> **WORK ORDER**
Where the line with "green ring [311,228,385,279]" appears below, start writing out lines exactly, and finish with the line with "none -> black spinning top [331,144,371,182]", which is included; write out nothing else.

> **GIVEN ENTRIES**
>>>

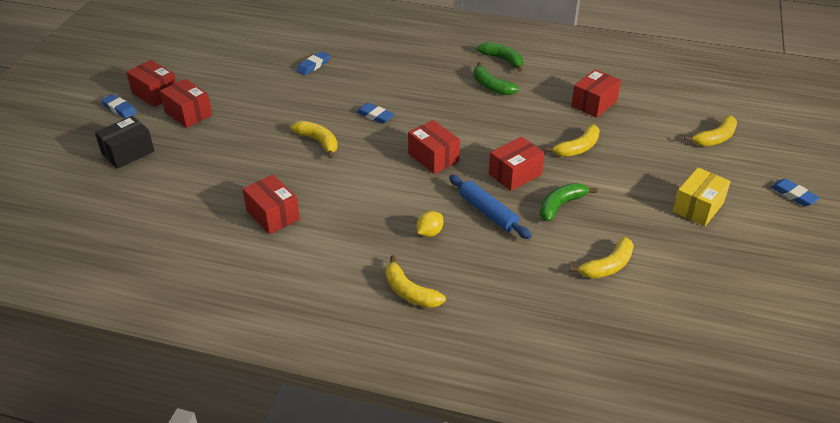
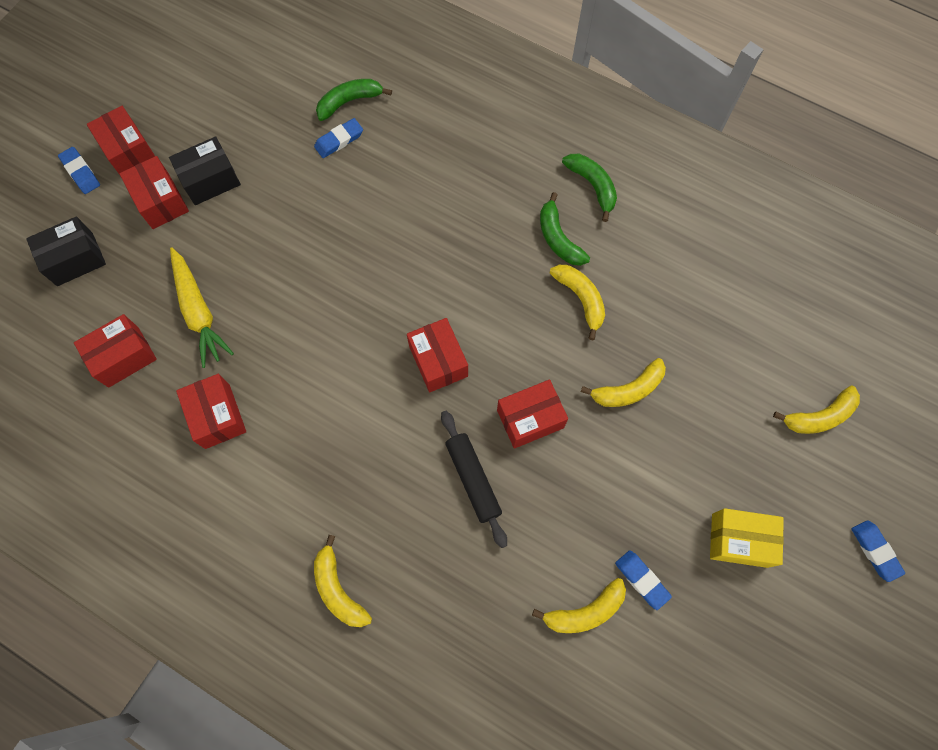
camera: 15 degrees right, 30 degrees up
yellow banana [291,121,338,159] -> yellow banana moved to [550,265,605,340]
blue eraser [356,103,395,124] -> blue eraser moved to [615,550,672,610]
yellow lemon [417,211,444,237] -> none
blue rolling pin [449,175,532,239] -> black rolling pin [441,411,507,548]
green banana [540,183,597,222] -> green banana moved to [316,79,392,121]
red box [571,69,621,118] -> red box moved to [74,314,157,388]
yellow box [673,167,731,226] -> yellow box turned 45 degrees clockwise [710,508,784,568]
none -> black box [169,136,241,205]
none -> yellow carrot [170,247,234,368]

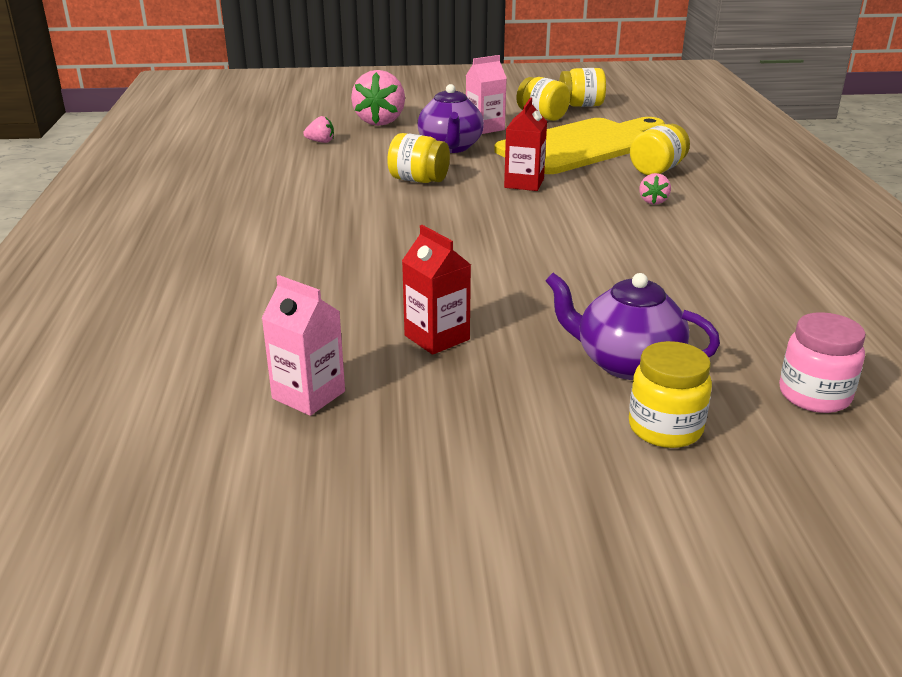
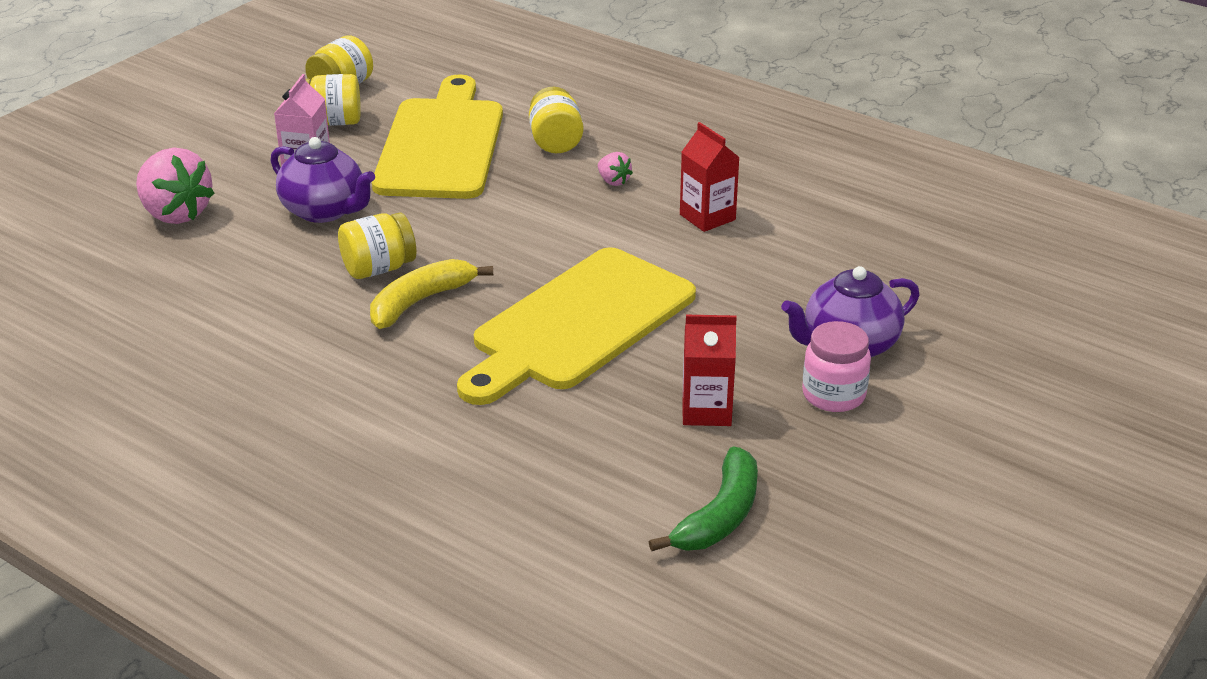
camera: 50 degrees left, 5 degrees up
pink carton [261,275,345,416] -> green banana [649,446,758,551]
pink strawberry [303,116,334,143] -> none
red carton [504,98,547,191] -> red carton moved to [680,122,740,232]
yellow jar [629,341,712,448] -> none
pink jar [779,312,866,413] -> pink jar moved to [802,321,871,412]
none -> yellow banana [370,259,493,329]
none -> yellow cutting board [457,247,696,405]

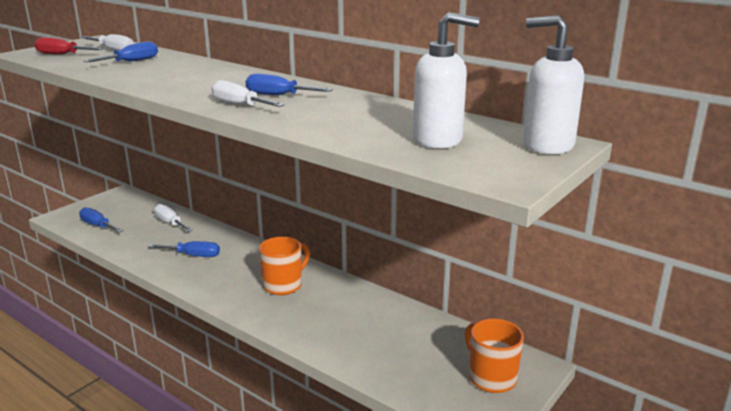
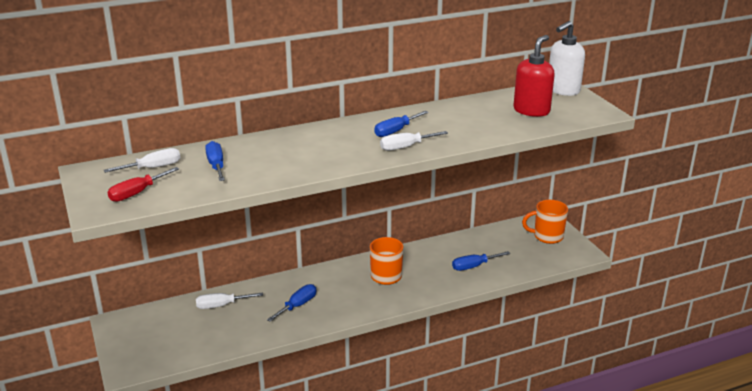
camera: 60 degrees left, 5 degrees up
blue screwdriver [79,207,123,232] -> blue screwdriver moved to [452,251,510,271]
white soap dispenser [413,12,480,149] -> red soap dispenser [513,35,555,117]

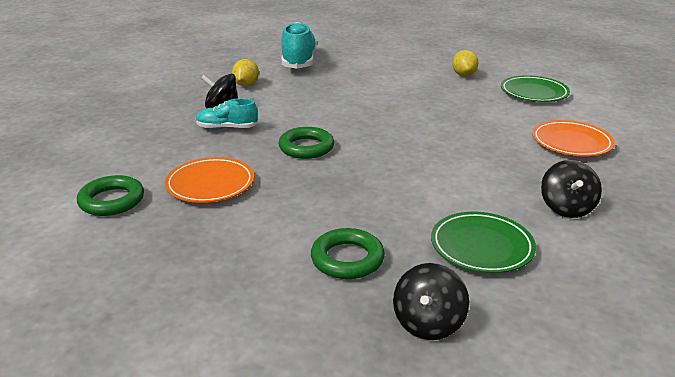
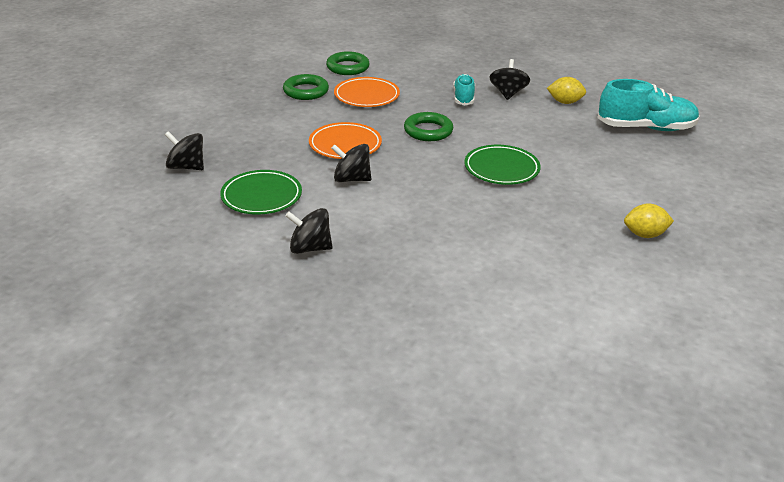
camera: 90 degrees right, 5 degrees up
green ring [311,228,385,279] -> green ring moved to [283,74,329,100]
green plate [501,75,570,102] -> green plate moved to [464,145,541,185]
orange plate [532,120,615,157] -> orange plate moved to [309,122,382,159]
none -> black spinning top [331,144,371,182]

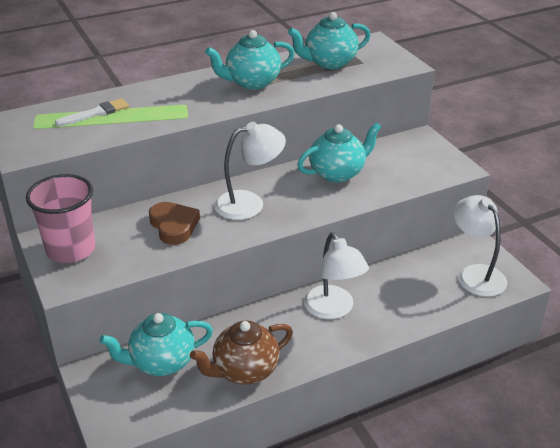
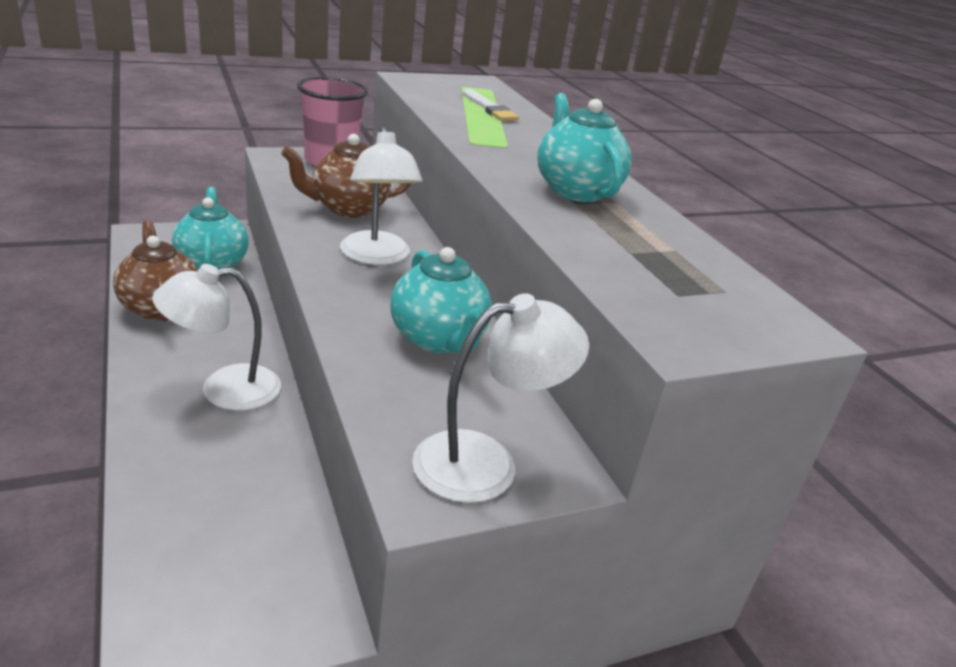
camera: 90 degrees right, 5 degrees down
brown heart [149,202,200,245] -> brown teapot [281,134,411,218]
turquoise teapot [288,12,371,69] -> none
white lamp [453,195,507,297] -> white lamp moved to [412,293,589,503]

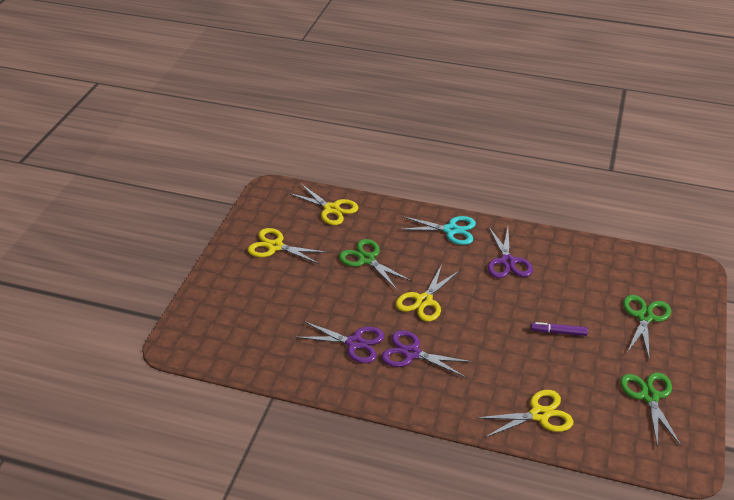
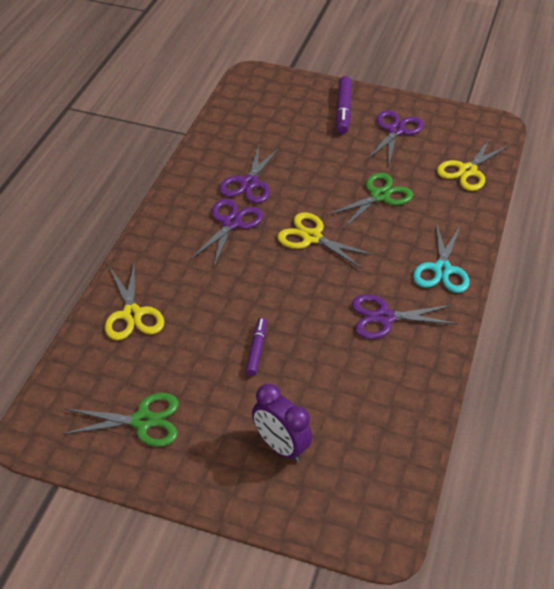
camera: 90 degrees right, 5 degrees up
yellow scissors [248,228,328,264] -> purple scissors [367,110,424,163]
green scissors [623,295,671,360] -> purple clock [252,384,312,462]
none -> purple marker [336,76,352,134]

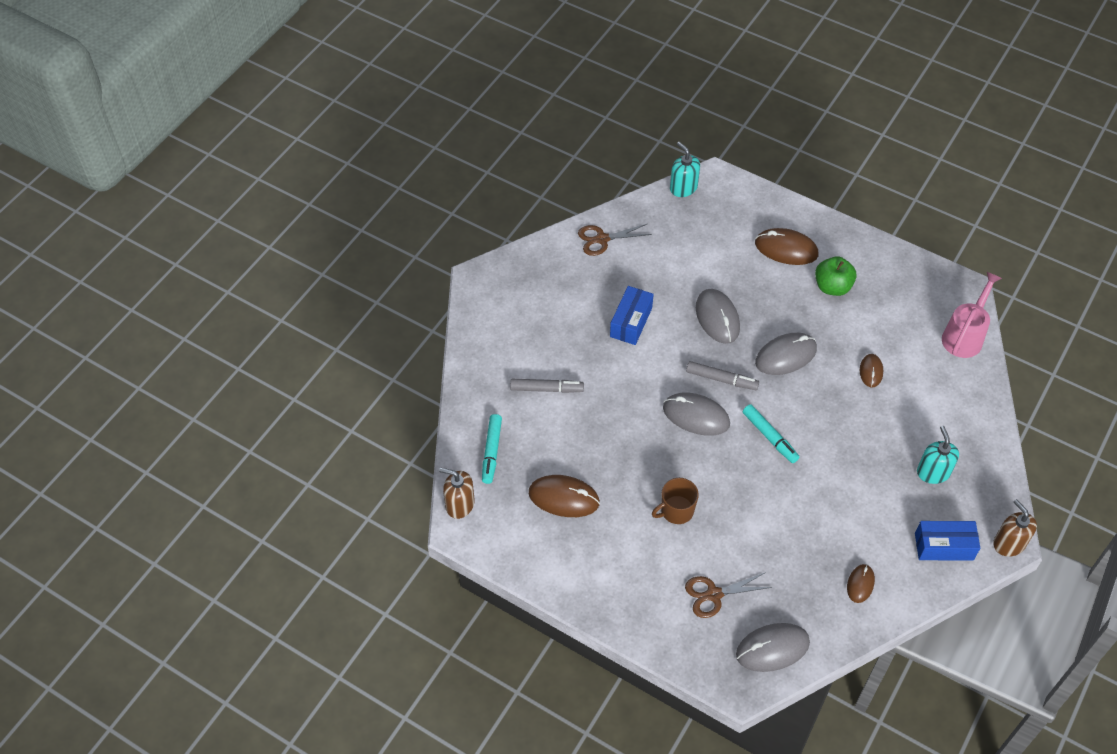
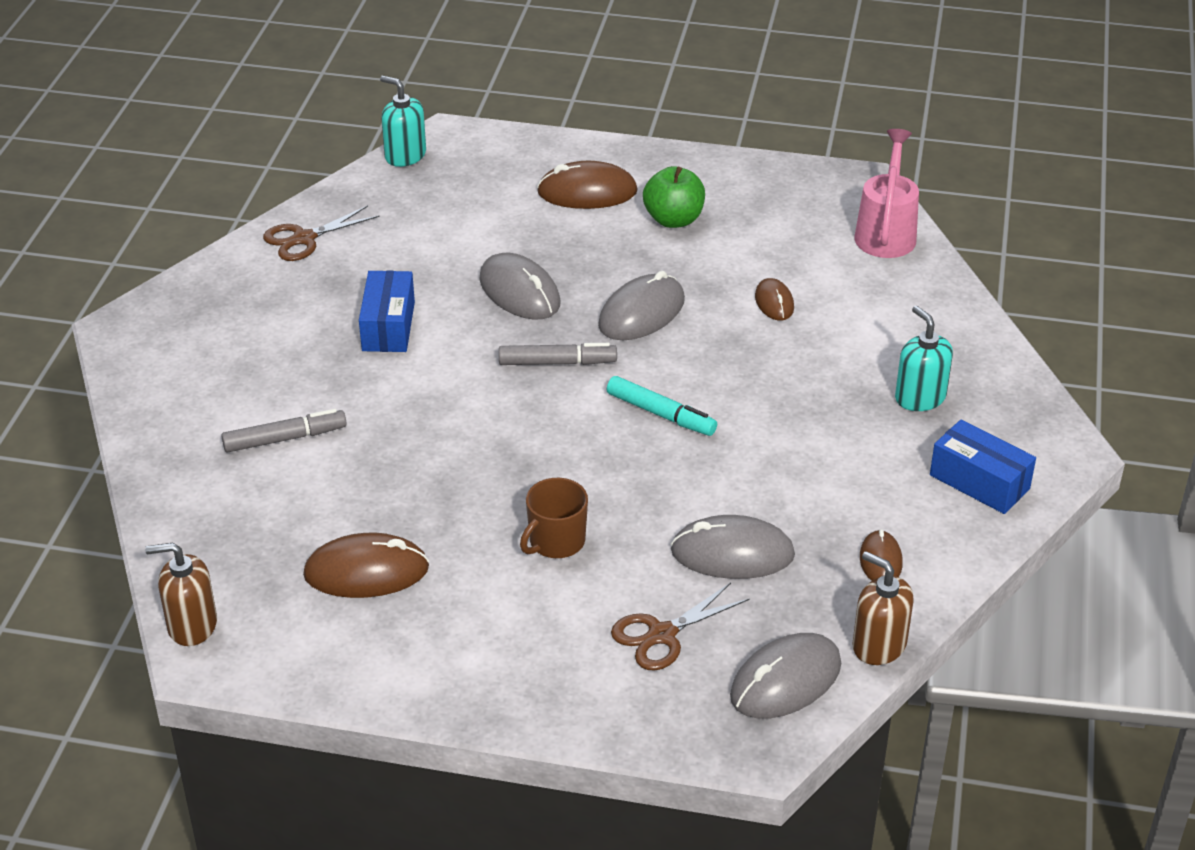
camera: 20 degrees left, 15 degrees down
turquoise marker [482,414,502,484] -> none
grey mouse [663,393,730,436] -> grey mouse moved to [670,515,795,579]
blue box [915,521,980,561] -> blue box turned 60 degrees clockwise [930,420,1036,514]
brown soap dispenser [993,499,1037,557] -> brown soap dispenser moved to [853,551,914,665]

<<<

> **RESPONSE BELOW**
green ring [311,228,385,279] -> green ring moved to [283,74,329,100]
green plate [501,75,570,102] -> green plate moved to [464,145,541,185]
orange plate [532,120,615,157] -> orange plate moved to [309,122,382,159]
none -> black spinning top [331,144,371,182]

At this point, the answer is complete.